▶ Aim of the task
Can you gather every line of the records below that contains the word "major"? Case counts.
▬▬▬▬▬▬▬▬▬▬
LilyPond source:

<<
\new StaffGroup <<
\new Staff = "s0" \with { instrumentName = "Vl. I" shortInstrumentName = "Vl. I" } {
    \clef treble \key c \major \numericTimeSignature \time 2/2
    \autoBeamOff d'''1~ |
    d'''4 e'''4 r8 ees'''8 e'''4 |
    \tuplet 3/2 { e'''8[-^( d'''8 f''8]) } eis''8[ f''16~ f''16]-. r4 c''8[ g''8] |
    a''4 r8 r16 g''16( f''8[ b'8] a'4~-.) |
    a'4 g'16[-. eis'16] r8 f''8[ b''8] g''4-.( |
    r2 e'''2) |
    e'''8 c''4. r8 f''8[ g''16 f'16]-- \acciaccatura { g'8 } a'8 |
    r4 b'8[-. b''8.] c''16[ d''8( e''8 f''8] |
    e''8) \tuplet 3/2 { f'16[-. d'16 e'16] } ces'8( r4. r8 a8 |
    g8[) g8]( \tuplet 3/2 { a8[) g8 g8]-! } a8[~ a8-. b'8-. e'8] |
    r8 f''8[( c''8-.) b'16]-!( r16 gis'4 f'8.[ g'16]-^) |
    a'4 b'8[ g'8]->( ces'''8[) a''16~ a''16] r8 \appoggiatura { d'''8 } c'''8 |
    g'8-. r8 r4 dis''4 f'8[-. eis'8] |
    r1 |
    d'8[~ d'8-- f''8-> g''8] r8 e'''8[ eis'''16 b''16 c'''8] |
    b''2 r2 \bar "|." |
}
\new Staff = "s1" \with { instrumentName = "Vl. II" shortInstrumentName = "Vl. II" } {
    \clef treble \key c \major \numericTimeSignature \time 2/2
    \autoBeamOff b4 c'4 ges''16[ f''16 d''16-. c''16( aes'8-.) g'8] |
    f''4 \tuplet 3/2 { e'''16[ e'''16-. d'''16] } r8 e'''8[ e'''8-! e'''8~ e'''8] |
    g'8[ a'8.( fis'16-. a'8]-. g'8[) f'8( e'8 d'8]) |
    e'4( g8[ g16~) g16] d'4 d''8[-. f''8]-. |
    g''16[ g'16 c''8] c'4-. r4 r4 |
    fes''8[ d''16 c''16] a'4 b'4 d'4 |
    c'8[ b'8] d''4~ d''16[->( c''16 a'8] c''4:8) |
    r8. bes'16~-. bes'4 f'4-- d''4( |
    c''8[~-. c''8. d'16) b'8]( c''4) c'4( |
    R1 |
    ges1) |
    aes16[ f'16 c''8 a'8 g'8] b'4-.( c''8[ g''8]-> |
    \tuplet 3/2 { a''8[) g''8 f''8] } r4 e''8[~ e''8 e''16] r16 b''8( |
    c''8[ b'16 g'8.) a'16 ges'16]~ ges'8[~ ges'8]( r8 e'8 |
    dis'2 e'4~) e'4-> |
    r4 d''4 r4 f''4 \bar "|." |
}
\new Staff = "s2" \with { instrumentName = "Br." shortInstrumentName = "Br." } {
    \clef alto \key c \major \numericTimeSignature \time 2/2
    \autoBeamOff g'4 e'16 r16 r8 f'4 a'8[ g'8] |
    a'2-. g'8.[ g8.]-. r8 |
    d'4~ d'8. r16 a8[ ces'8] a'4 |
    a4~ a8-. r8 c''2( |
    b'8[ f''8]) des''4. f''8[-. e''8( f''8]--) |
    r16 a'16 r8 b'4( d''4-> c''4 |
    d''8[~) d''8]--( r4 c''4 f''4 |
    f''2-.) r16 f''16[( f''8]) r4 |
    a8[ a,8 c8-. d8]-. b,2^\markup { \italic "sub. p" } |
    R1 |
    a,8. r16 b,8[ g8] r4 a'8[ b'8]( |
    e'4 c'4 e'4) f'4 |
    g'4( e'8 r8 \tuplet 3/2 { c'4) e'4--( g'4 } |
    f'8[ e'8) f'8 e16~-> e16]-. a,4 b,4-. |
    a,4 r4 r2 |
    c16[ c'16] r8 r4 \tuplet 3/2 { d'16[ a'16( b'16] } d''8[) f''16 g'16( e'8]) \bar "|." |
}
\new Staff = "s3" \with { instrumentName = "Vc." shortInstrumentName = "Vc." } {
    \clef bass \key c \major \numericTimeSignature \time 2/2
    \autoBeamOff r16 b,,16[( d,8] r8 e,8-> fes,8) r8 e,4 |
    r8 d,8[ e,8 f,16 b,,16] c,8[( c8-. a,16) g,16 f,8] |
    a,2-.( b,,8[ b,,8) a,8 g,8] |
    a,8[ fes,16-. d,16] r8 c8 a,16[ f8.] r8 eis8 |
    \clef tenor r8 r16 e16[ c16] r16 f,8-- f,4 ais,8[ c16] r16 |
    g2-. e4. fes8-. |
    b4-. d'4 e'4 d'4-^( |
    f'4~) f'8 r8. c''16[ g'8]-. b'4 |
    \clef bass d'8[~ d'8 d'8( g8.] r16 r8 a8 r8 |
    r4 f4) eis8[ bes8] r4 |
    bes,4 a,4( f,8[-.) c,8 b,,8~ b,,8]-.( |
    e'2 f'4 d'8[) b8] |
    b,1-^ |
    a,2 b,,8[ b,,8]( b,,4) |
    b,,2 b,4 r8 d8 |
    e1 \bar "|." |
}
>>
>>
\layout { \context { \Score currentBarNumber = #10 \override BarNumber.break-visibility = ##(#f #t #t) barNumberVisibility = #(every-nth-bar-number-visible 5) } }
▬▬▬▬▬▬▬▬▬▬
▶ Task response
    \clef treble \key c \major \numericTimeSignature \time 2/2
    \clef treble \key c \major \numericTimeSignature \time 2/2
    \clef alto \key c \major \numericTimeSignature \time 2/2
    \clef bass \key c \major \numericTimeSignature \time 2/2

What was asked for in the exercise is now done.